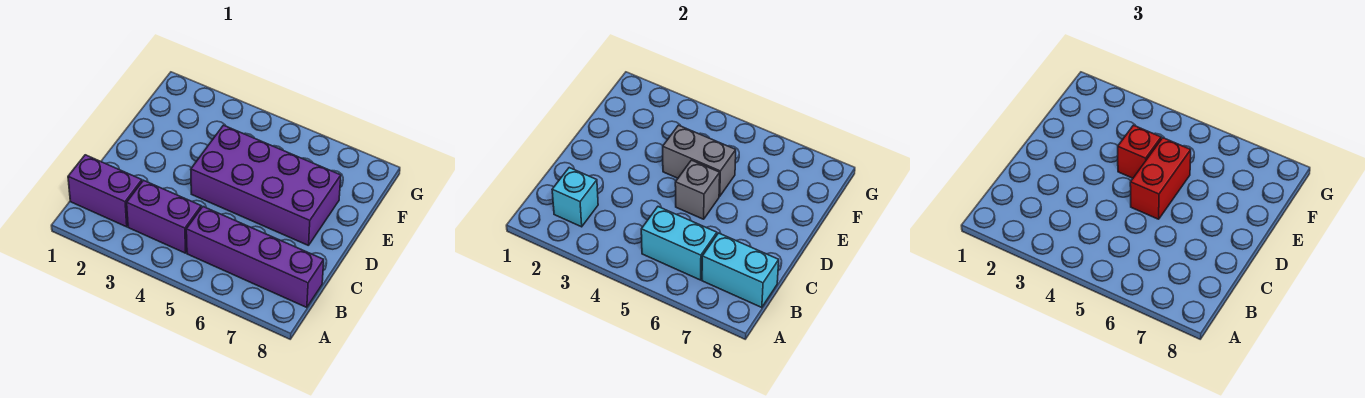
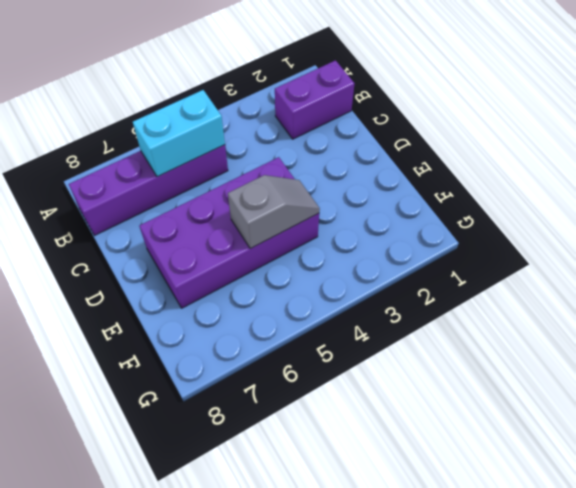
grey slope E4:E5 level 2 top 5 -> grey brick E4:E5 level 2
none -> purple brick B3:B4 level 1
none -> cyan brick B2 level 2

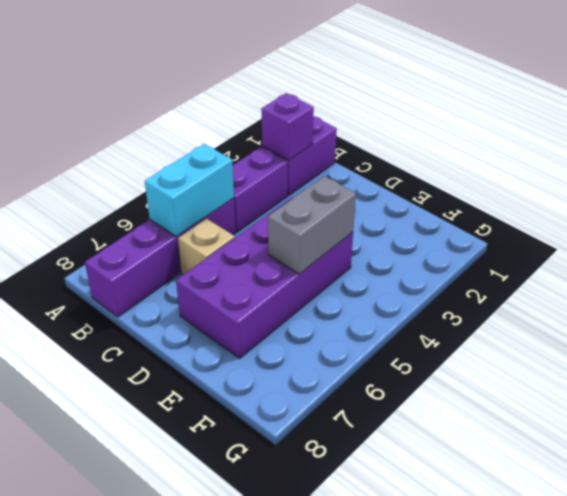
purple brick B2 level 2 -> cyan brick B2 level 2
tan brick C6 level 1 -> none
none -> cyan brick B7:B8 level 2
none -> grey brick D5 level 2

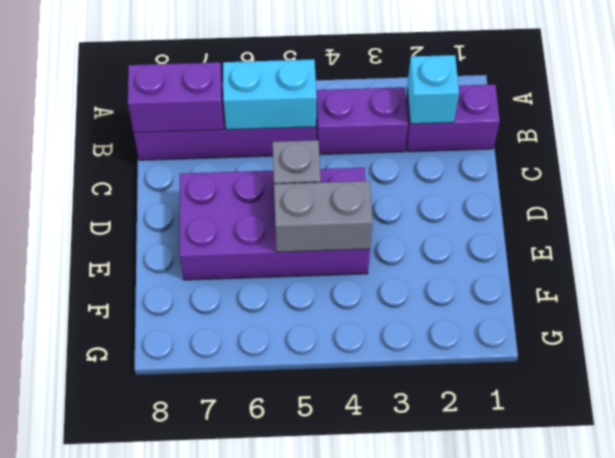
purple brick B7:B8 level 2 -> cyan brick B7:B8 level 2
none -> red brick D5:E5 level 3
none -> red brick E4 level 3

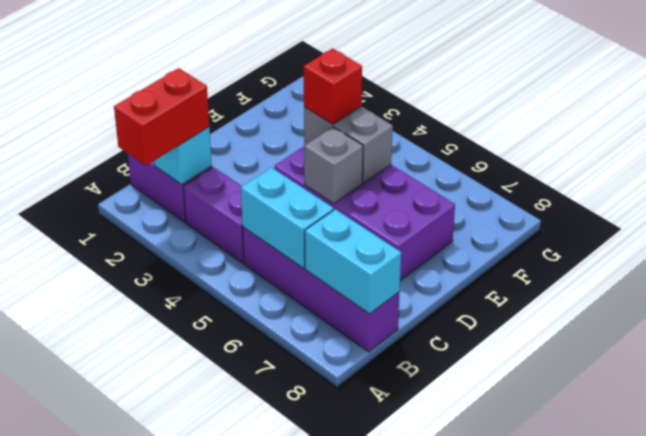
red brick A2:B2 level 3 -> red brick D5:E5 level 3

______

_About this task_: A verbatim copy of the material, pictures excluded, is what must be produced.

_Solved exercise_:
grey slope E4:E5 level 2 top 5 -> grey brick E4:E5 level 2
none -> purple brick B3:B4 level 1
none -> cyan brick B2 level 2

purple brick B2 level 2 -> cyan brick B2 level 2
tan brick C6 level 1 -> none
none -> cyan brick B7:B8 level 2
none -> grey brick D5 level 2

purple brick B7:B8 level 2 -> cyan brick B7:B8 level 2
none -> red brick D5:E5 level 3
none -> red brick E4 level 3

red brick A2:B2 level 3 -> red brick D5:E5 level 3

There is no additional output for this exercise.